- **What you have to do**
Set down exactly, from the records below, the line with "U3 pin in+: VDD -> COM" through the line with "V1: 12V (plus", and nothing else.

- **Data records**
= = = = = = =

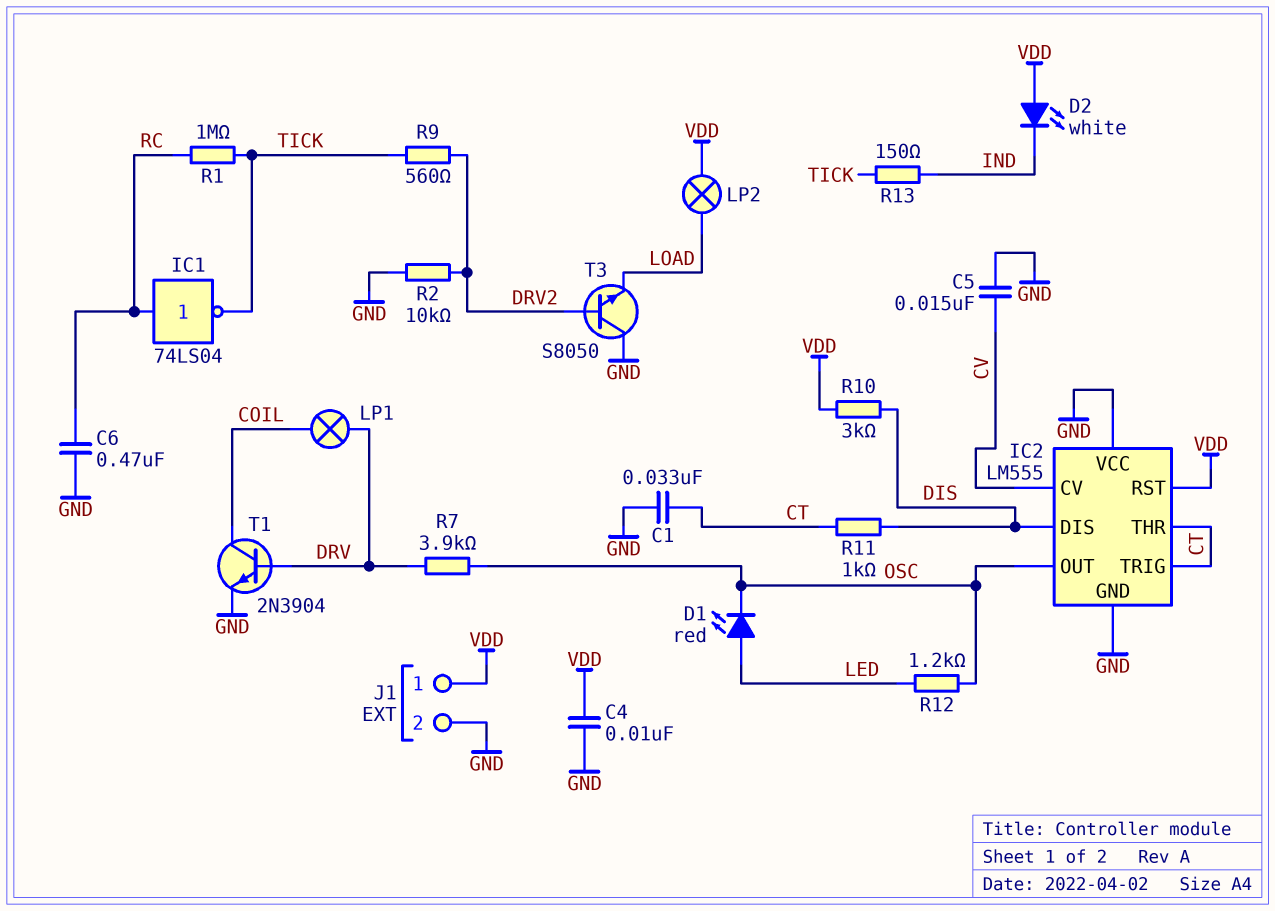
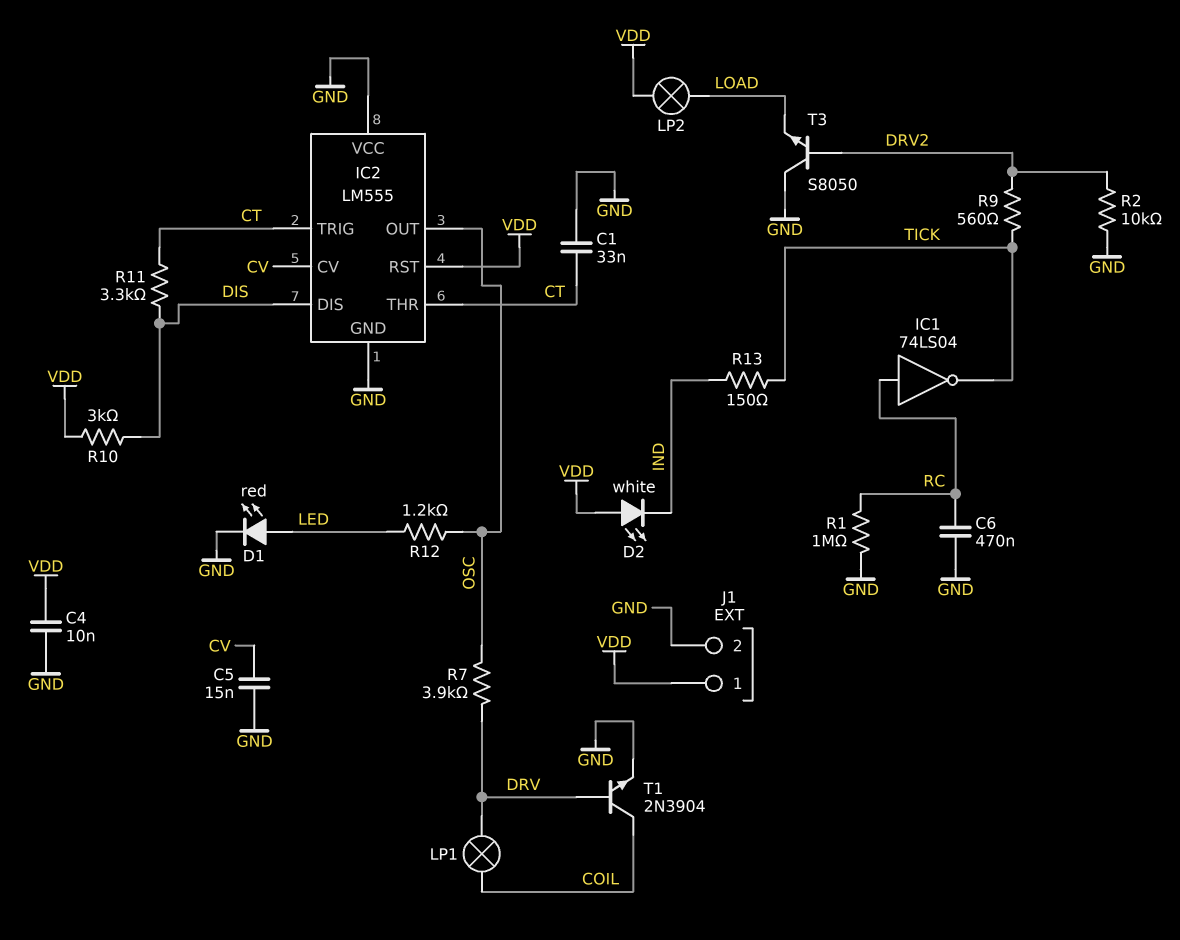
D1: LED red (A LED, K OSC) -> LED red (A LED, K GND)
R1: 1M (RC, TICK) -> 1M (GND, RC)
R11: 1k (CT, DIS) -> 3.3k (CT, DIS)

= = = = = = =

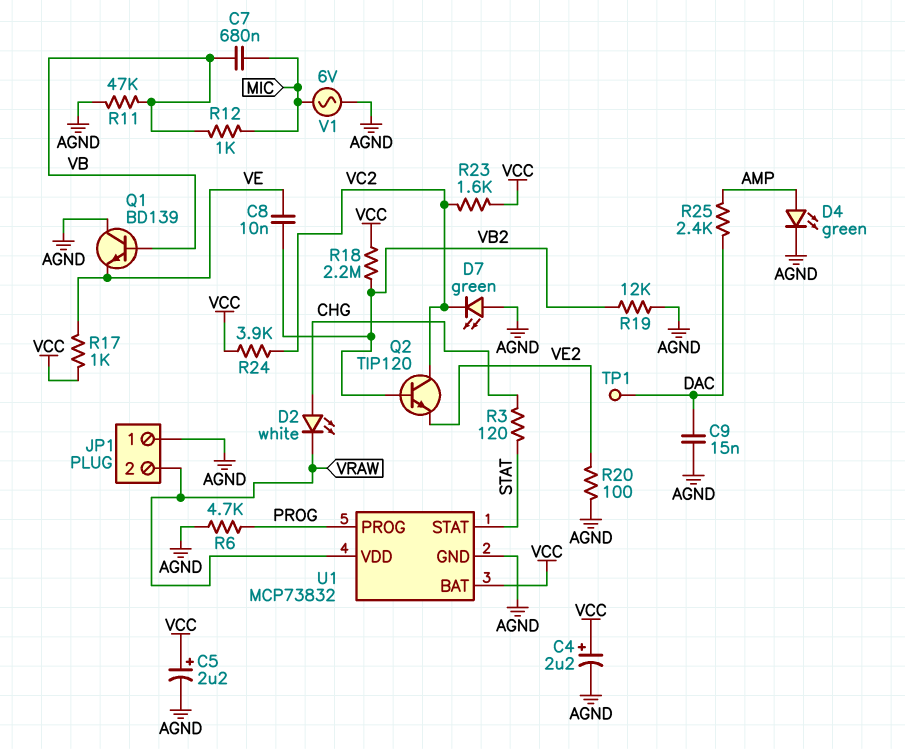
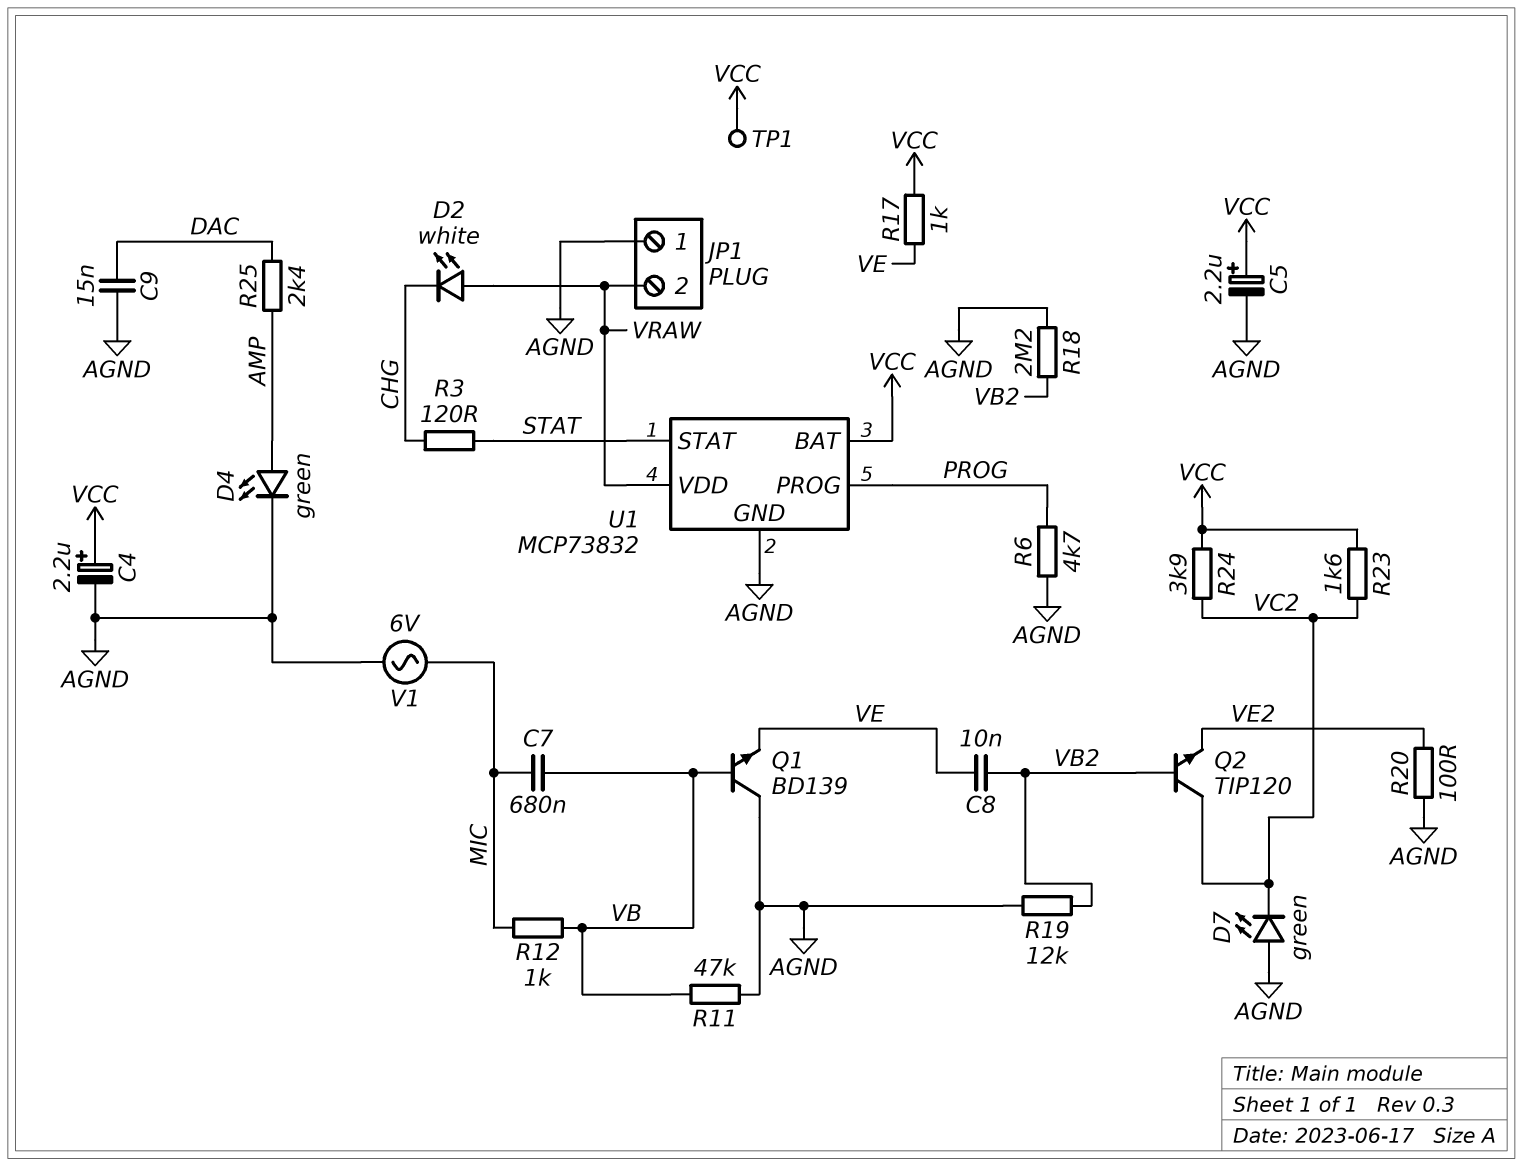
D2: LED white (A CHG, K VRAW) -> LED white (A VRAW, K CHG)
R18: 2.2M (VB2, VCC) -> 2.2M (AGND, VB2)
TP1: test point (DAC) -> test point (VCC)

= = = = = = =

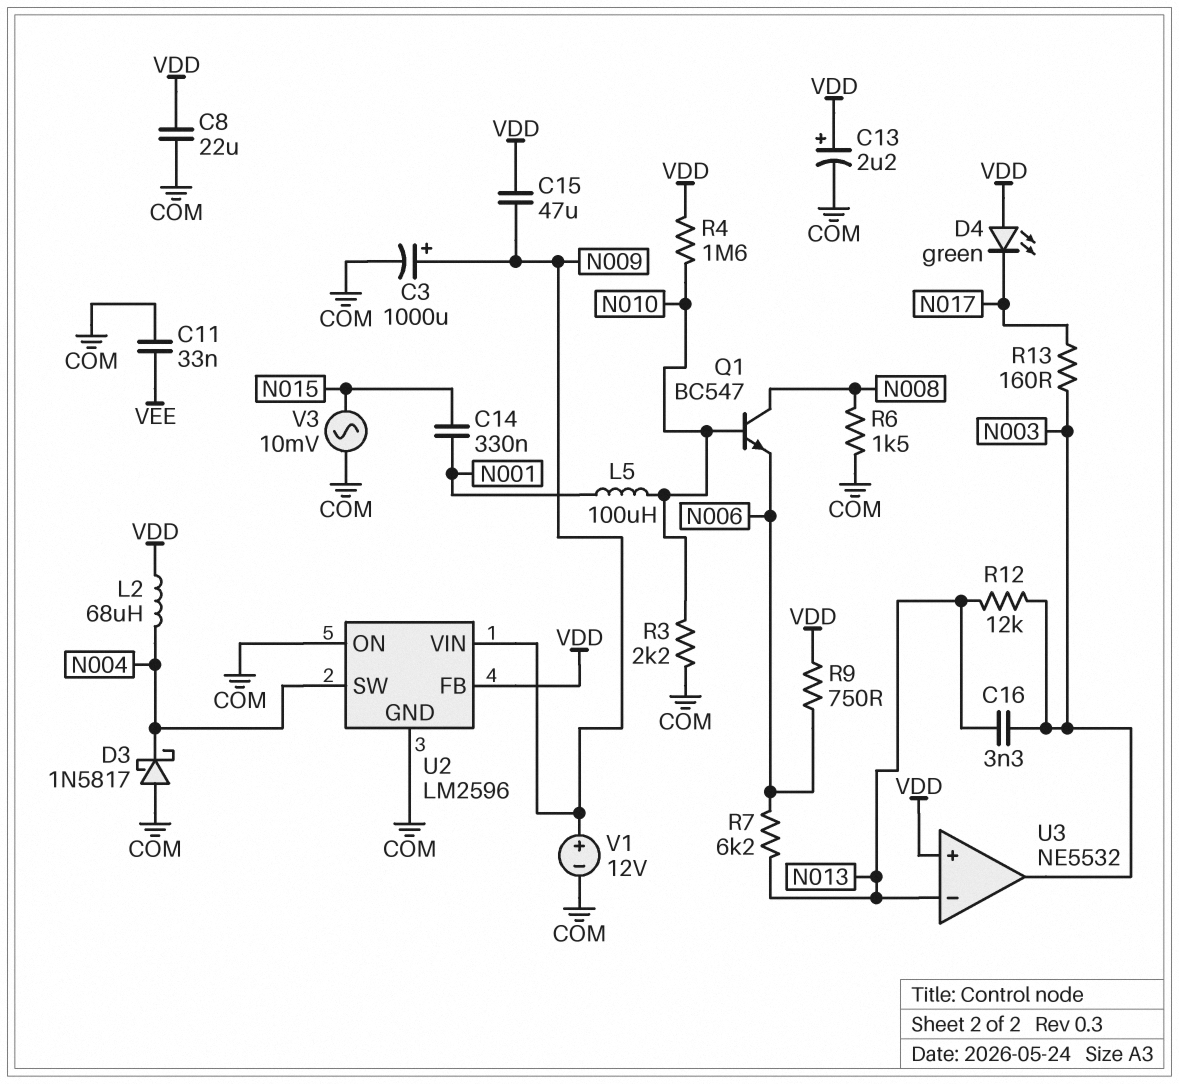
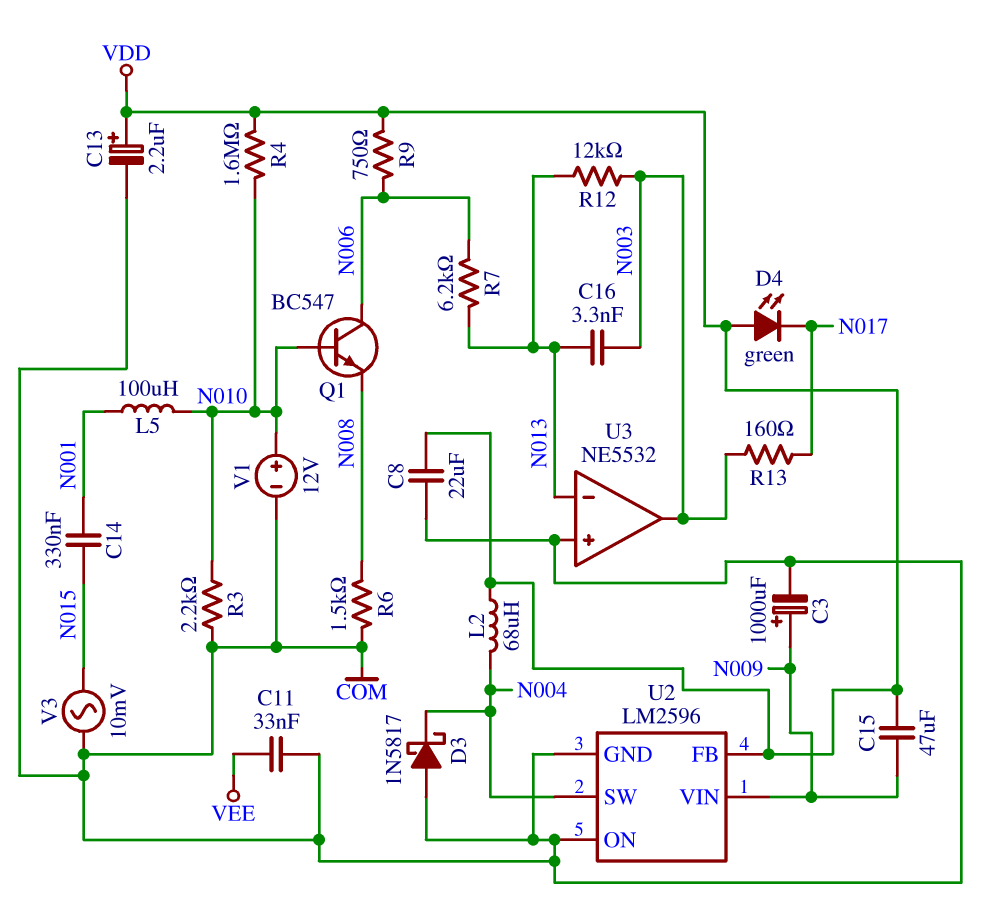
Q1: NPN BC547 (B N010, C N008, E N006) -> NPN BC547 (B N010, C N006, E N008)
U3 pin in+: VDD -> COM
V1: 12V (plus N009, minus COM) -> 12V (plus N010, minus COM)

= = = = = = =

- **Result of the exercise**
U3 pin in+: VDD -> COM
V1: 12V (plus N009, minus COM) -> 12V (plus N010, minus COM)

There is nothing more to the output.